Your answer must be the lines from the one holding "brown rectangle: (1325, 776)" through the final line of the entries below, copied exactly, with no pictures.
===
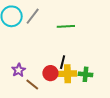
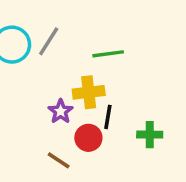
purple star: (19, 70) -> (61, 111), moved
yellow cross: (67, 74) -> (89, 92), moved

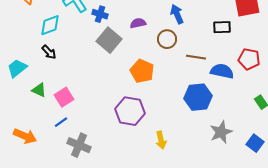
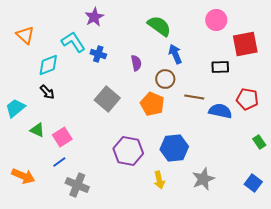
purple semicircle: (138, 23) -> (136, 63), turned 91
gray square: (109, 40) -> (107, 99), moved
orange pentagon: (142, 71) -> (152, 104), moved
blue hexagon: (198, 97) -> (174, 148), moved
gray star: (221, 132) -> (203, 179), moved

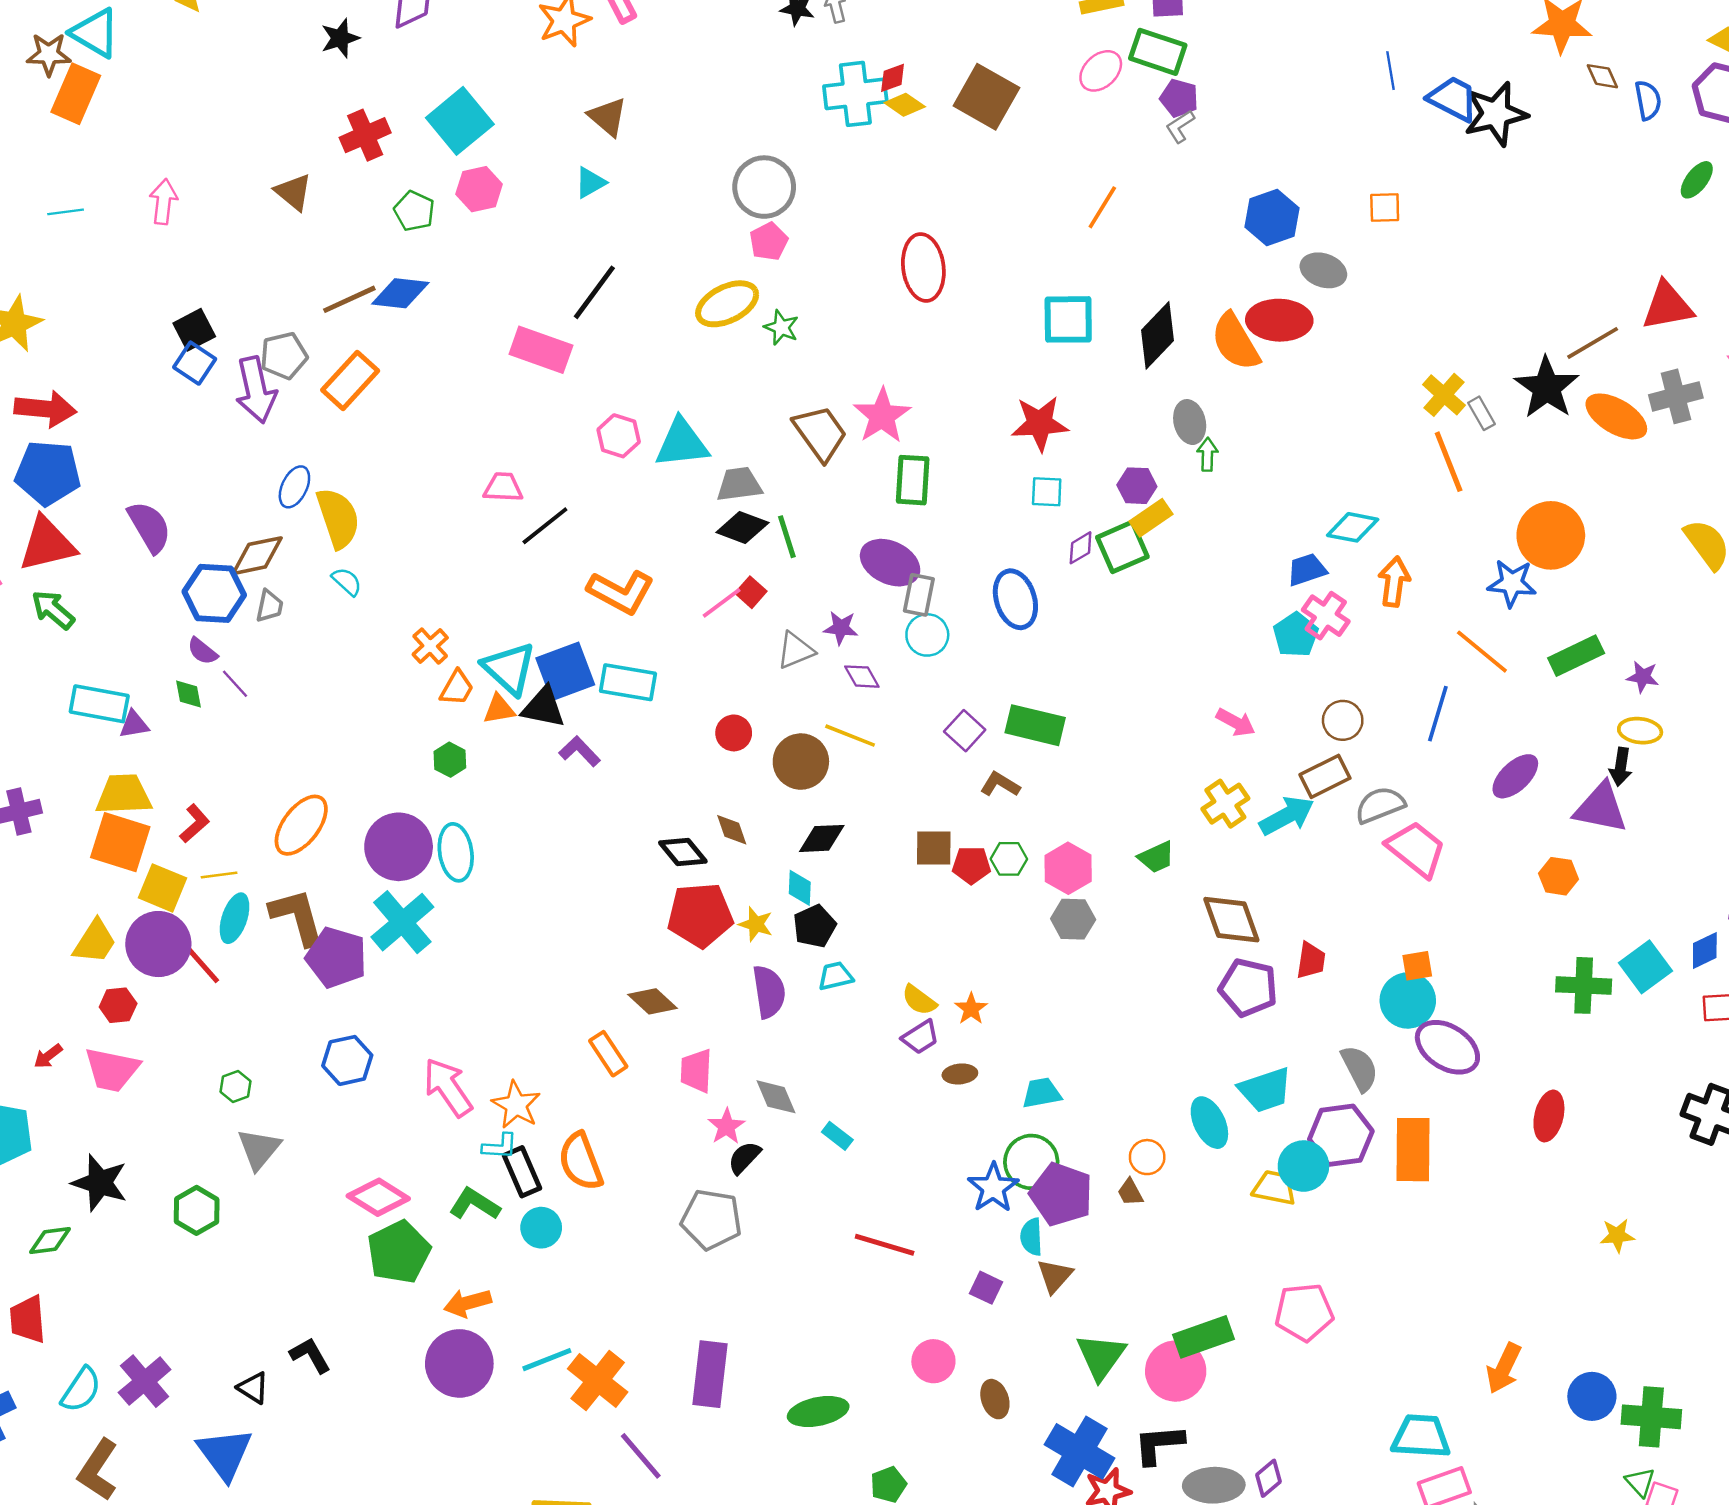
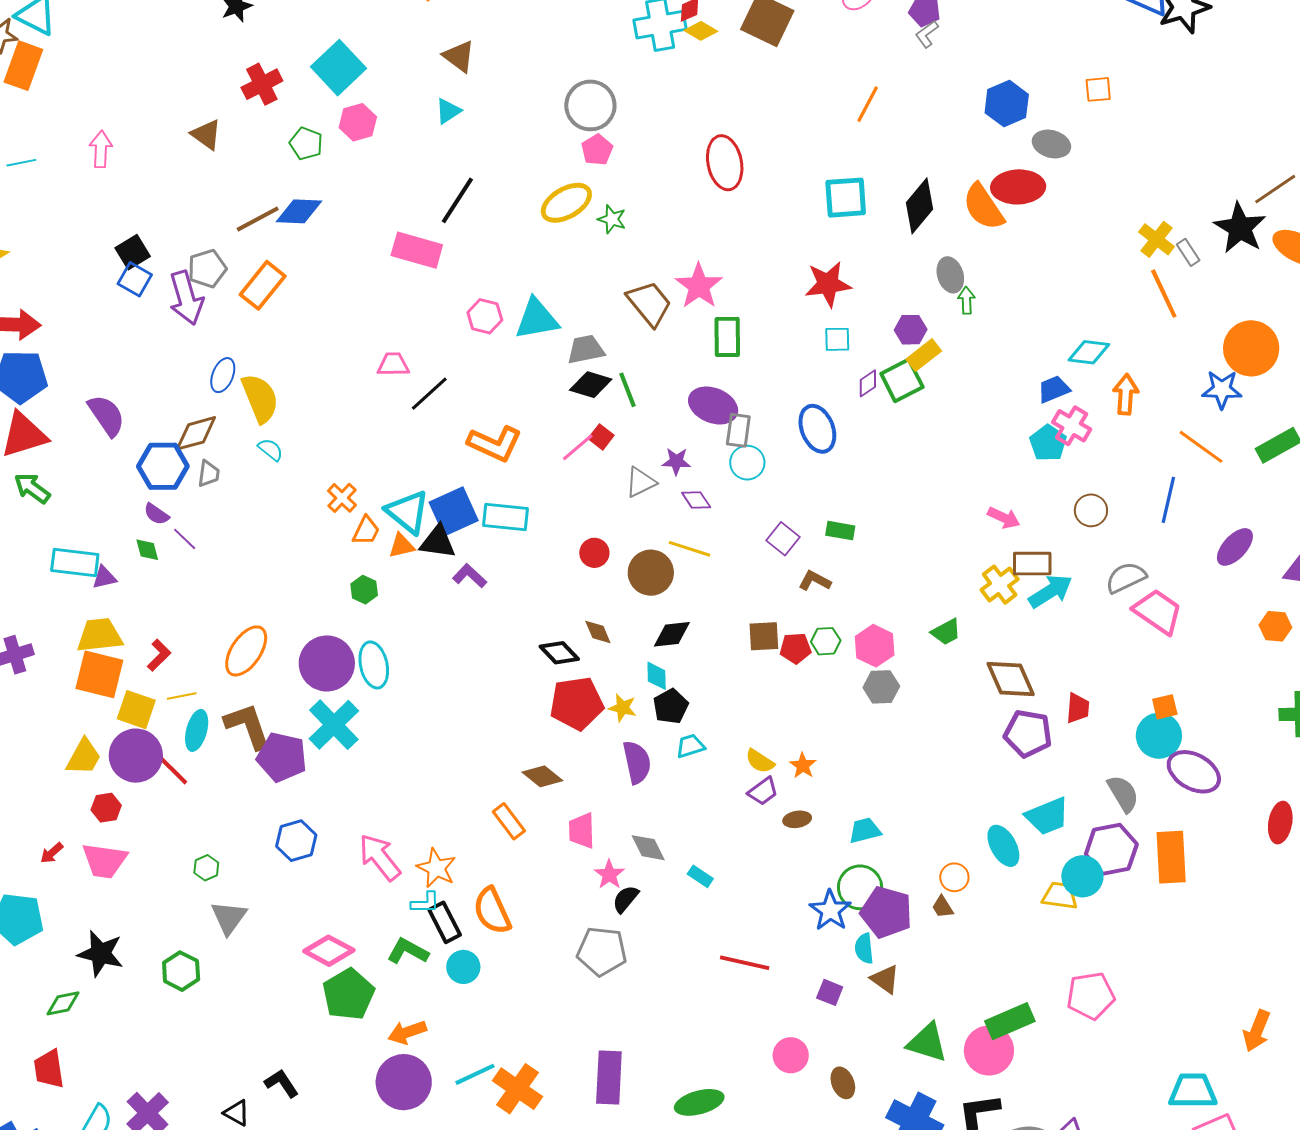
green rectangle: (1035, 725) -> (840, 531), size x0.6
brown rectangle: (1325, 776) -> (1032, 564), moved, turned 30
brown triangle: (1055, 1276) -> (885, 979), turned -32
green triangle: (1101, 1356) -> (927, 1043), turned -45

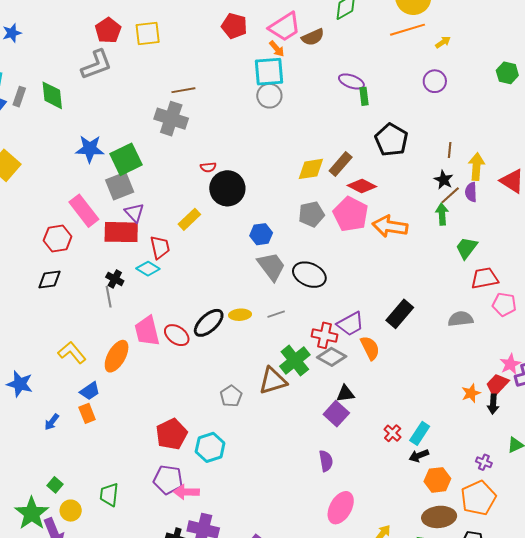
===
* **Task answer**
brown rectangle: (1325, 776) -> (1032, 564), moved, turned 30
brown triangle: (1055, 1276) -> (885, 979), turned -32
green triangle: (1101, 1356) -> (927, 1043), turned -45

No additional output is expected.